--- START ---

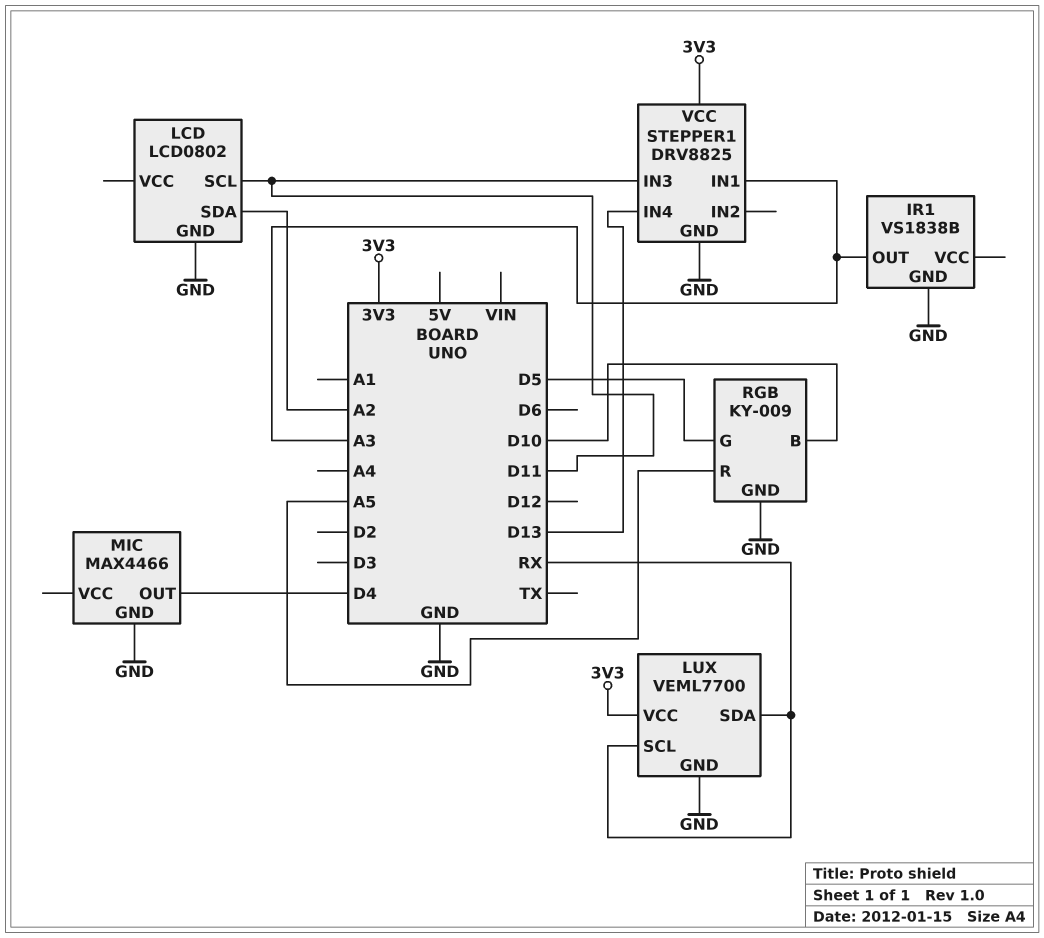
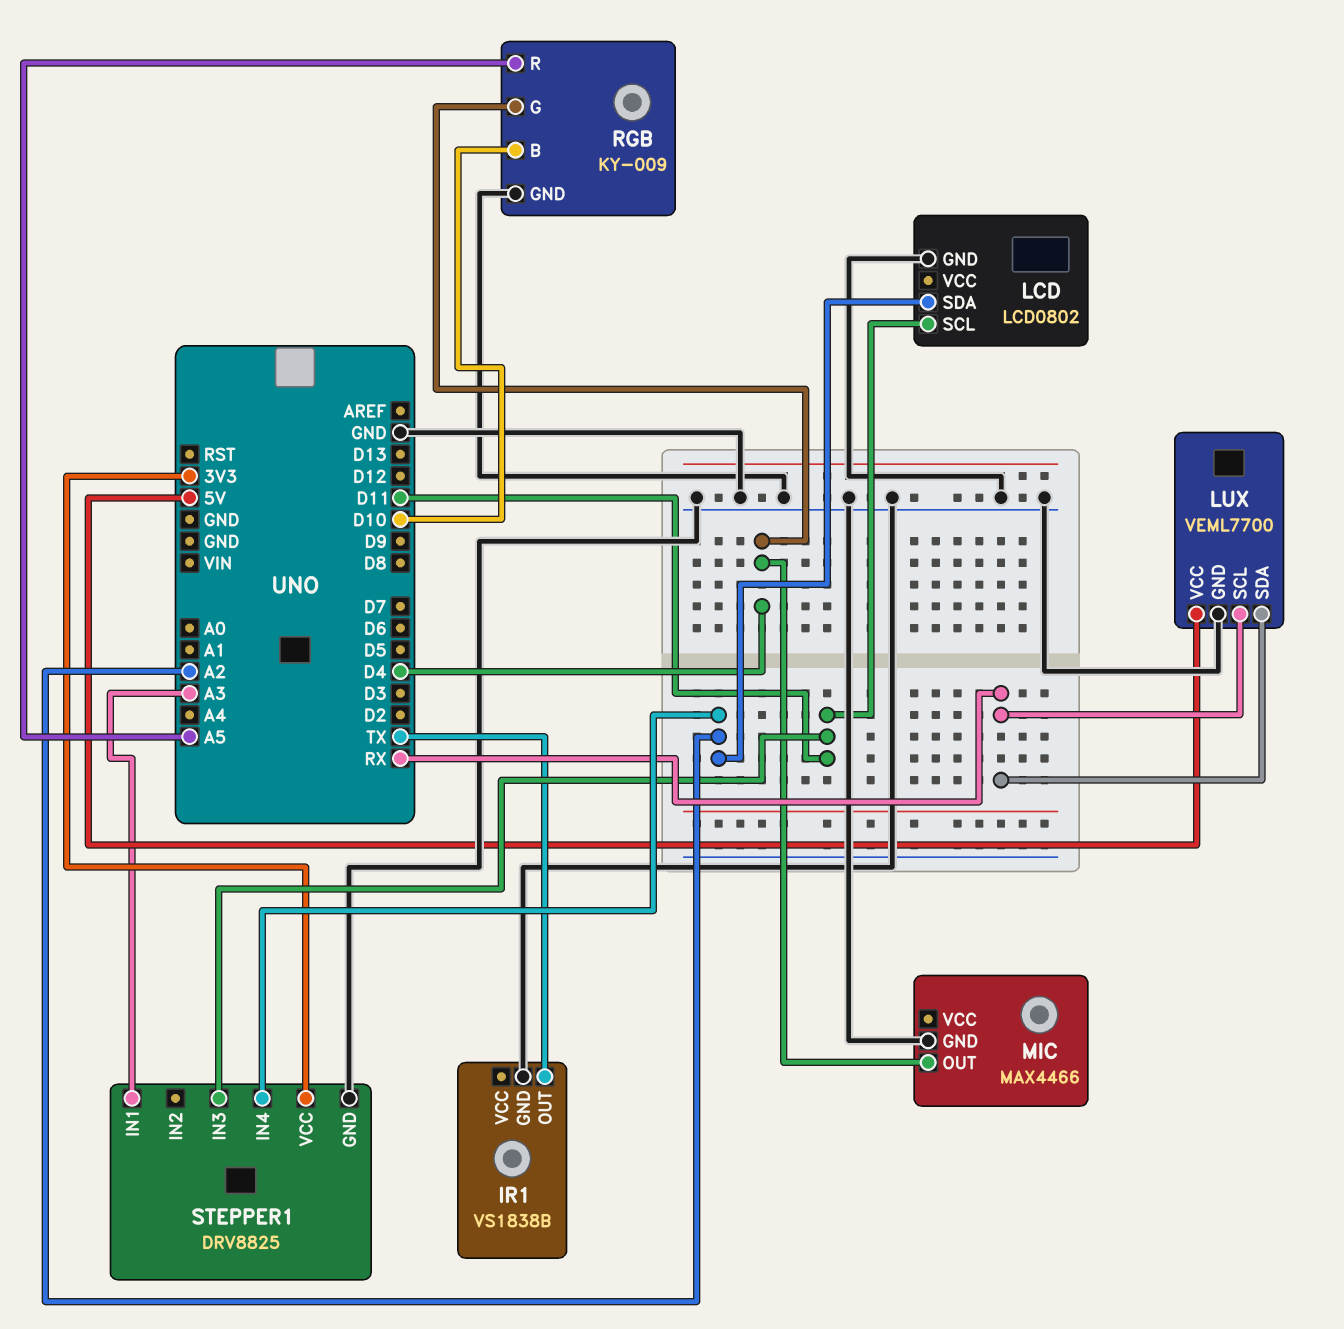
IR1 pin OUT: A3 -> TX
LUX pin VCC: 3V3 -> 5V
RGB pin G: D5 -> D4
STEPPER1 pin IN4: D13 -> A2

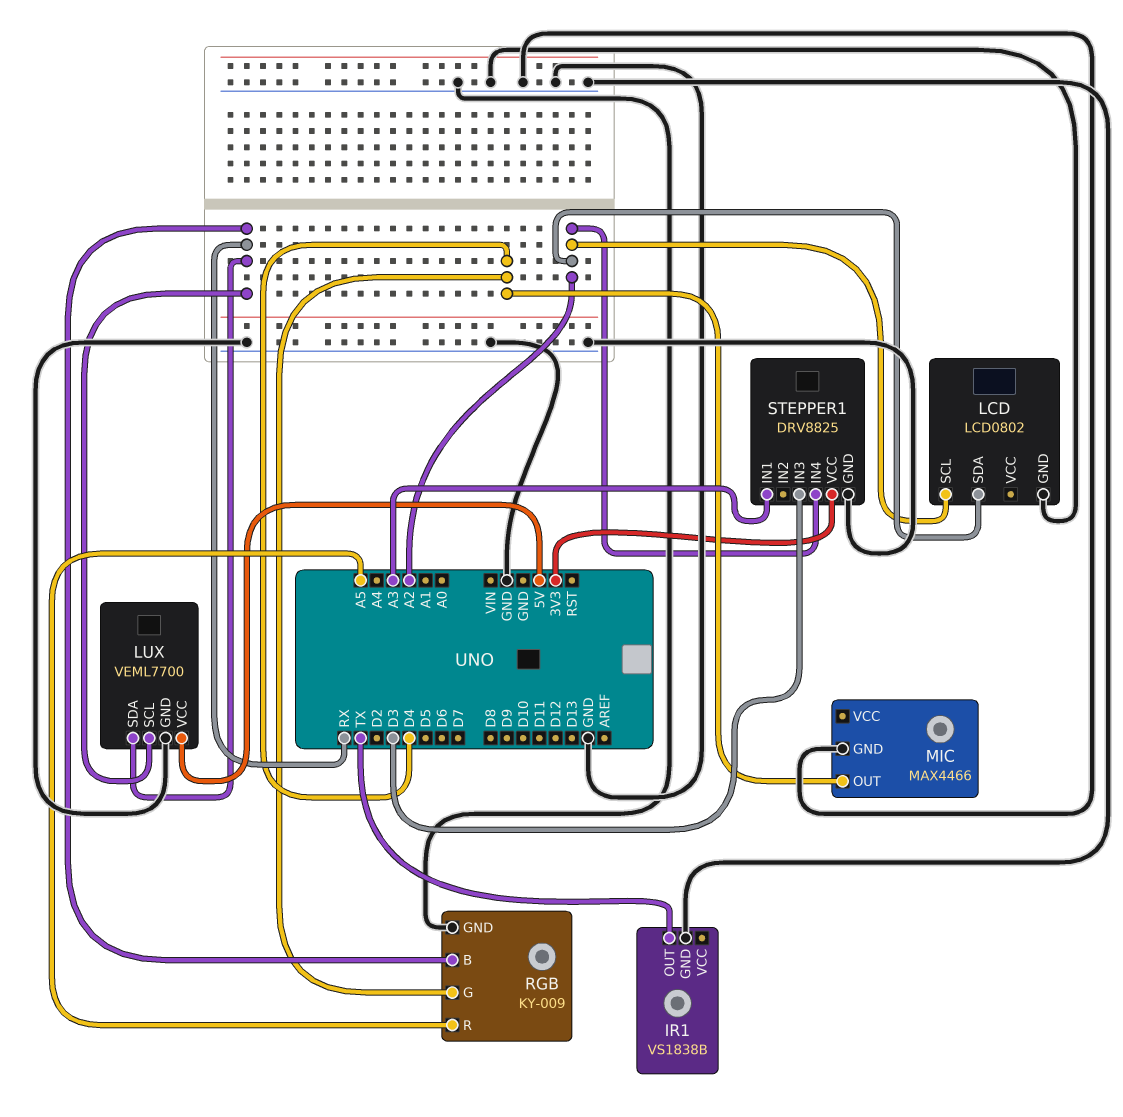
LCD pin SCL: D11 -> A2
RGB pin B: D10 -> RX
STEPPER1 pin IN3: D11 -> D3

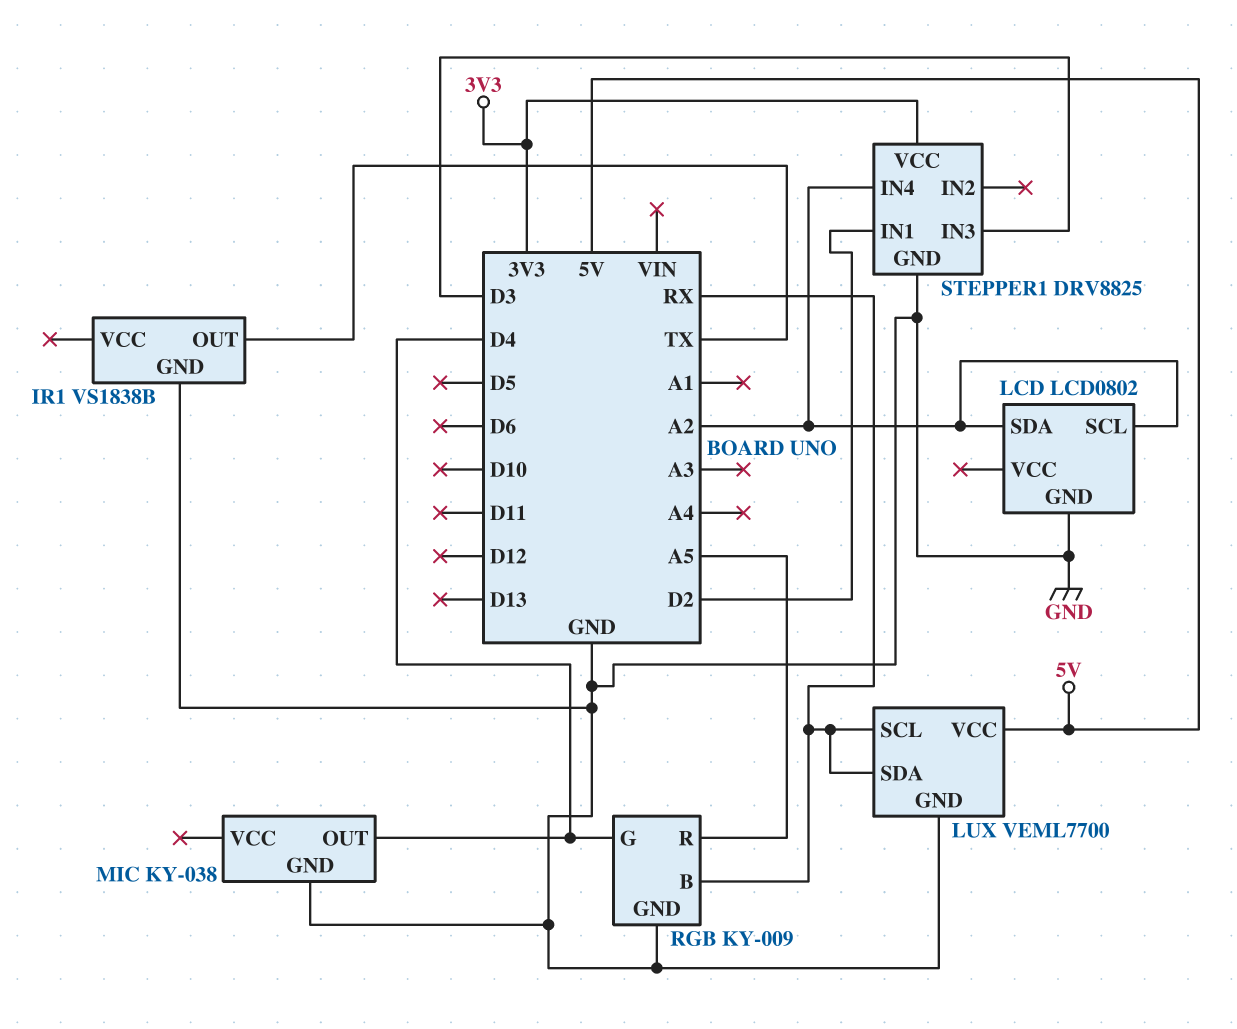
MIC: MAX4466 -> KY-038
STEPPER1 pin IN1: A3 -> D2

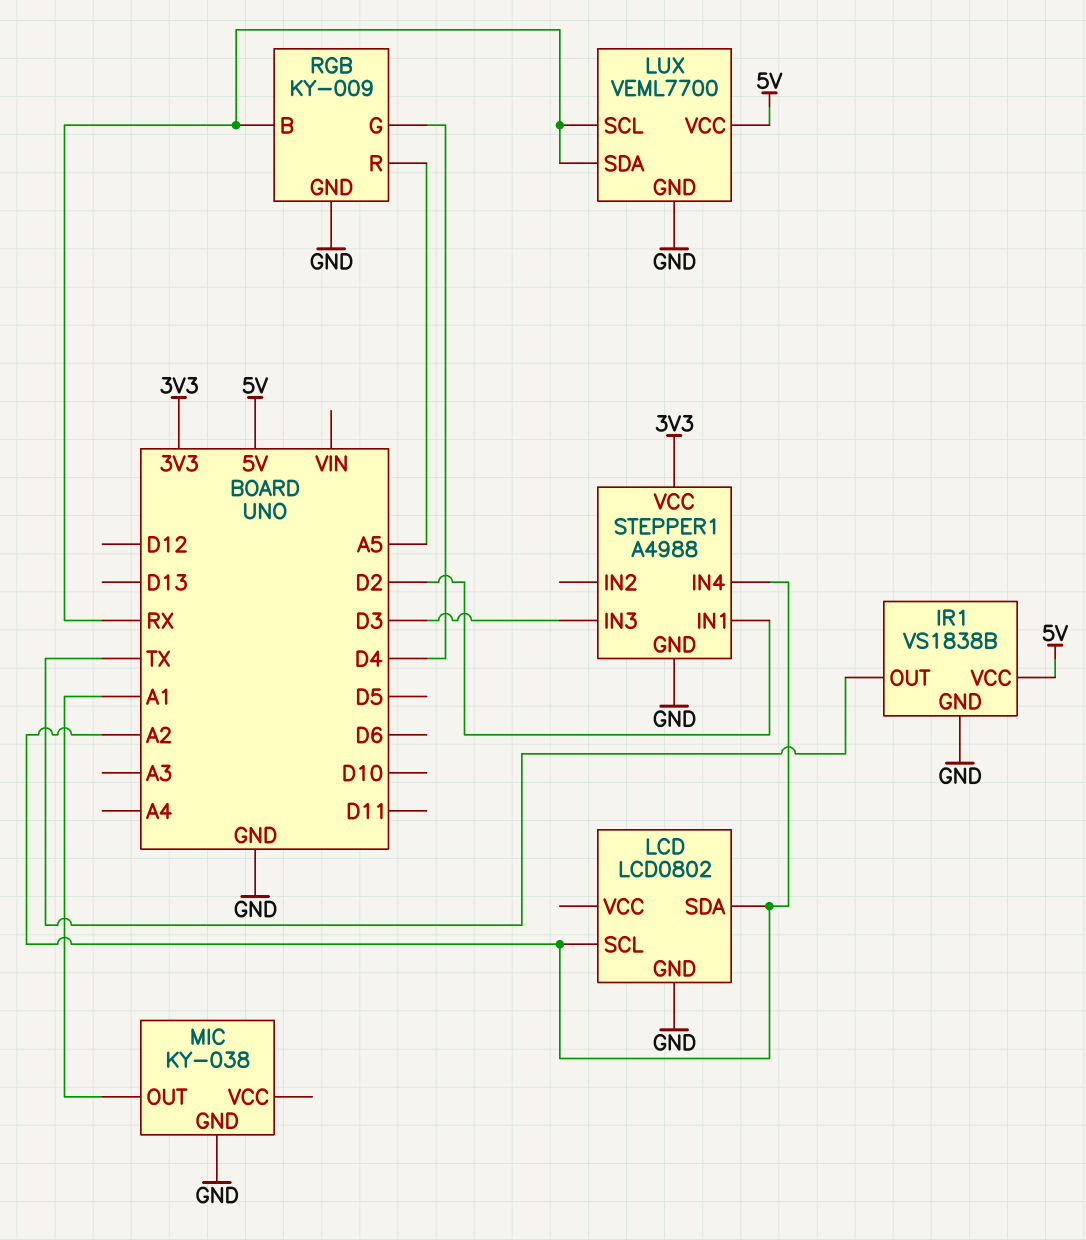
IR1 pin VCC: none -> 5V
MIC pin OUT: D4 -> A1
STEPPER1: DRV8825 -> A4988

--- END ---

WHAT IS REQUIRED: The required output is the lines from the one holding "IR1 pin VCC: none -> 5V" through the last line of the entries above, copied exactly.

YOUR RESPONSE:
IR1 pin VCC: none -> 5V
MIC pin OUT: D4 -> A1
STEPPER1: DRV8825 -> A4988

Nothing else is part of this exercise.